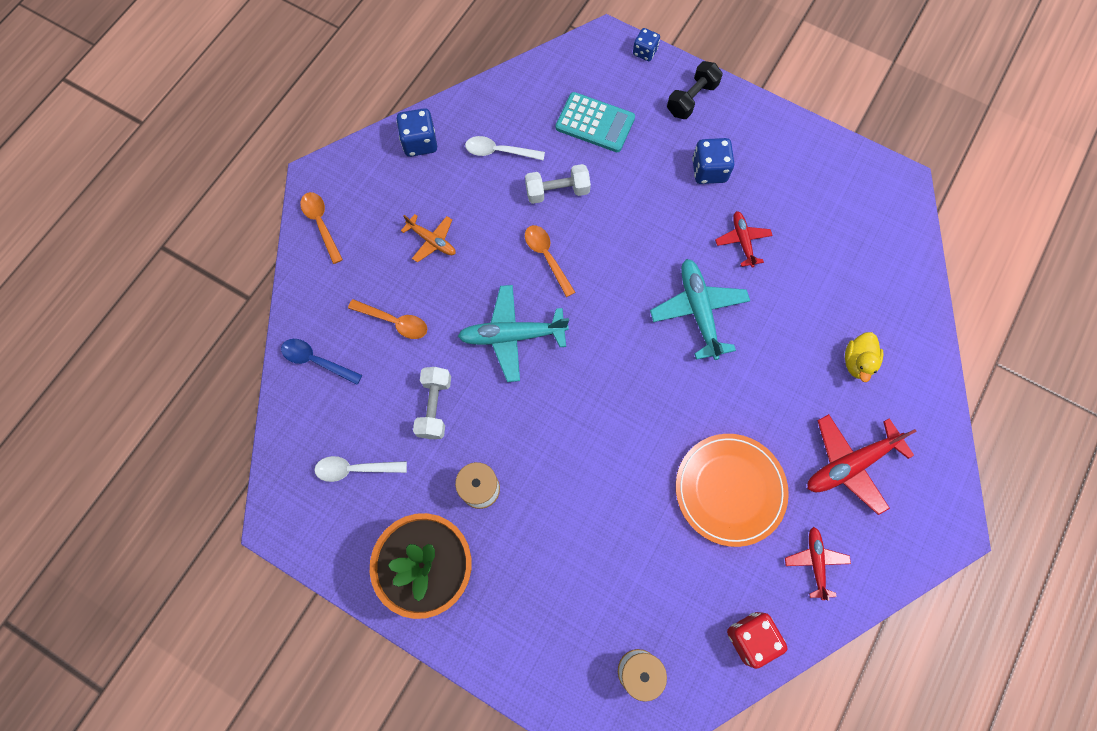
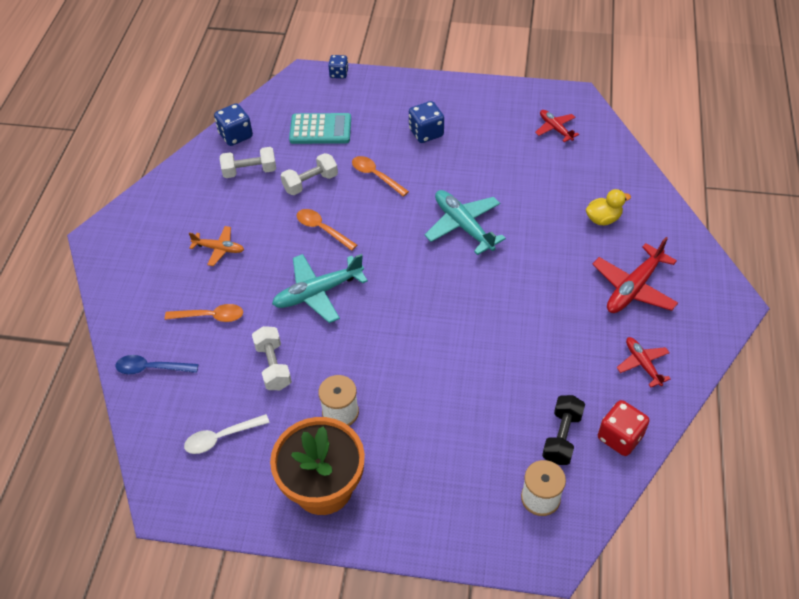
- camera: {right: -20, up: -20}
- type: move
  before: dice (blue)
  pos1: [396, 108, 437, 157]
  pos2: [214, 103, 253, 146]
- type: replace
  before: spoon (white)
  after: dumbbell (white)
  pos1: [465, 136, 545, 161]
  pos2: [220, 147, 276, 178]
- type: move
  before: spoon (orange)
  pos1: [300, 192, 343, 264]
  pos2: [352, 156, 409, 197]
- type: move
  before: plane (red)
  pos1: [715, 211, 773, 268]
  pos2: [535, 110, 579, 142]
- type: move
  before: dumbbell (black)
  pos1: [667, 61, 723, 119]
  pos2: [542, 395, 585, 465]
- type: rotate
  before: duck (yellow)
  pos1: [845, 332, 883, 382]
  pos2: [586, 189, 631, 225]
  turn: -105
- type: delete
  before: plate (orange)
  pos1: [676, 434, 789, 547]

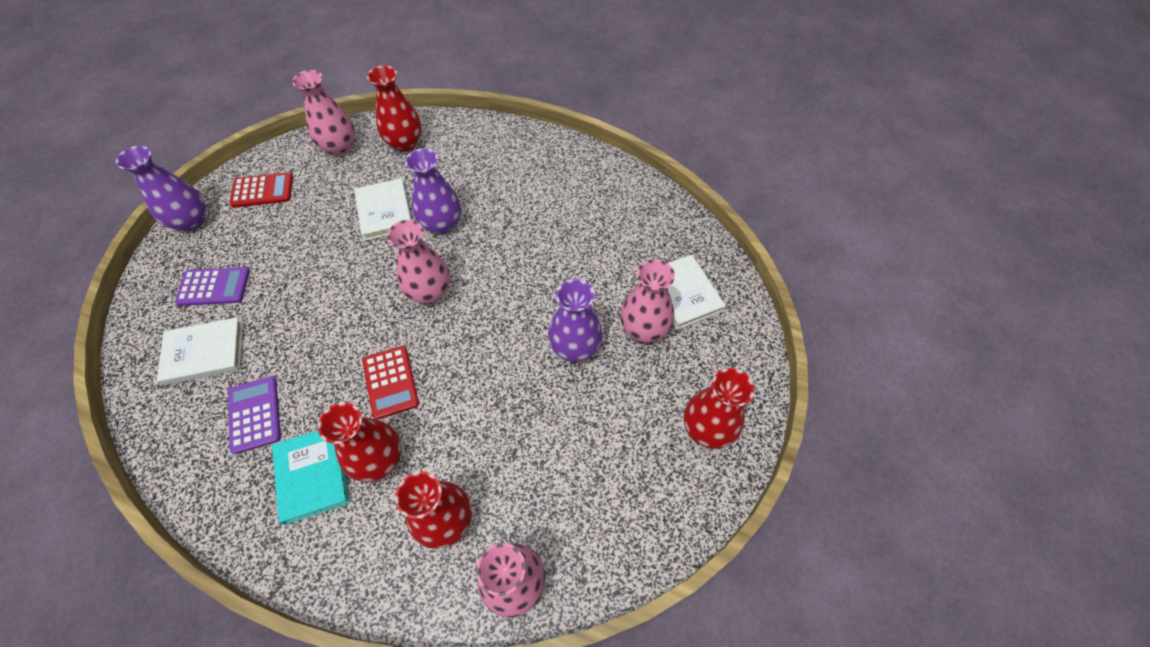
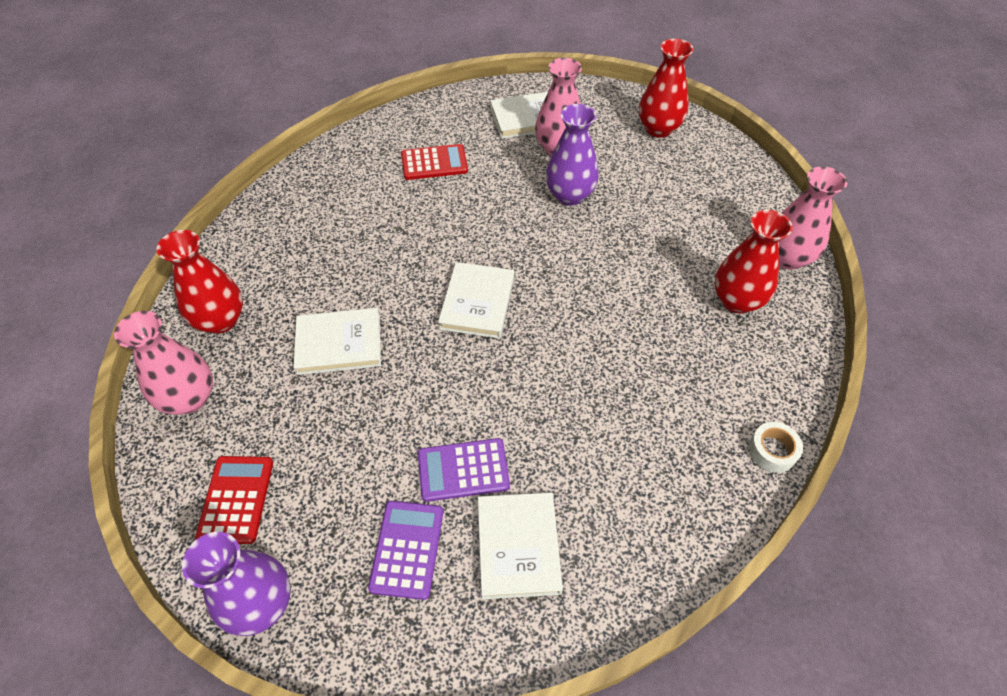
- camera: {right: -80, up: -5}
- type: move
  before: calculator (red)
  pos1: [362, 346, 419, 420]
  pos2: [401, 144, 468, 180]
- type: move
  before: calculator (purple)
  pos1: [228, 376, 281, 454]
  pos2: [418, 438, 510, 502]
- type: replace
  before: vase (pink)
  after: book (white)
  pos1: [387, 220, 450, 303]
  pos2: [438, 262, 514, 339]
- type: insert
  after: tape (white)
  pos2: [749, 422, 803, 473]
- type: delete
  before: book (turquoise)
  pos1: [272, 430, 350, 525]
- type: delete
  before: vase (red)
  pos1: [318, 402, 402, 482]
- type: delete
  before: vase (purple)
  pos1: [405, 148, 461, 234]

---

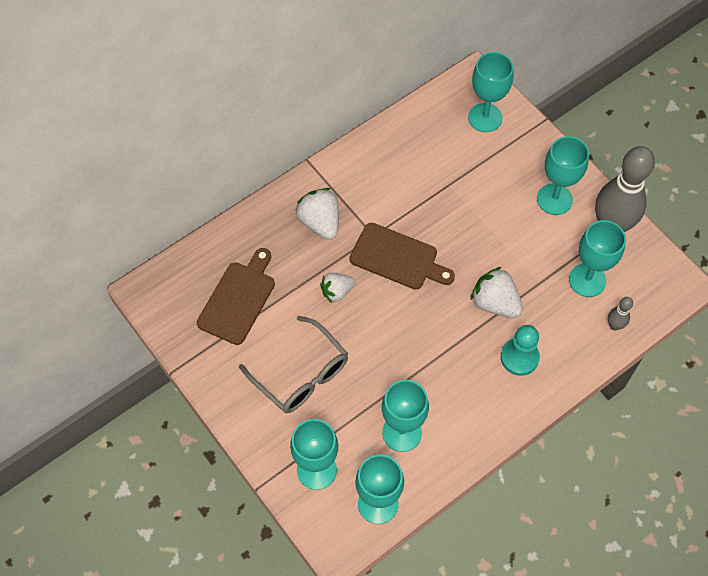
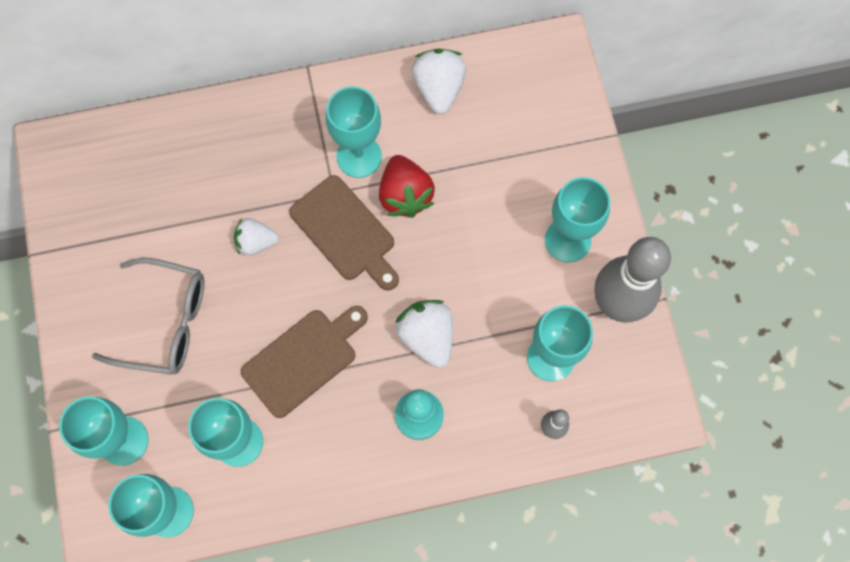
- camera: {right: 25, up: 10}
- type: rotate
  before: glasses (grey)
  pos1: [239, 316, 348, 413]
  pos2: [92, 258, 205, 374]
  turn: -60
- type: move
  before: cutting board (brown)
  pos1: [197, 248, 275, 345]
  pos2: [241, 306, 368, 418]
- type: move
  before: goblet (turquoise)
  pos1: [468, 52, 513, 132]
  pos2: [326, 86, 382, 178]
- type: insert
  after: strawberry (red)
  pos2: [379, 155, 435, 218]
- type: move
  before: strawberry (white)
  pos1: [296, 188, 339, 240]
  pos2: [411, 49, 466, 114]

> **Work required**: Can you repeat, word for word, every line above from the one containing "pos1: [300, 192, 343, 264]" down to the one containing "pos1: [845, 332, 883, 382]", including both?

> **Output for this exercise**:
  pos1: [300, 192, 343, 264]
  pos2: [352, 156, 409, 197]
- type: move
  before: plane (red)
  pos1: [715, 211, 773, 268]
  pos2: [535, 110, 579, 142]
- type: move
  before: dumbbell (black)
  pos1: [667, 61, 723, 119]
  pos2: [542, 395, 585, 465]
- type: rotate
  before: duck (yellow)
  pos1: [845, 332, 883, 382]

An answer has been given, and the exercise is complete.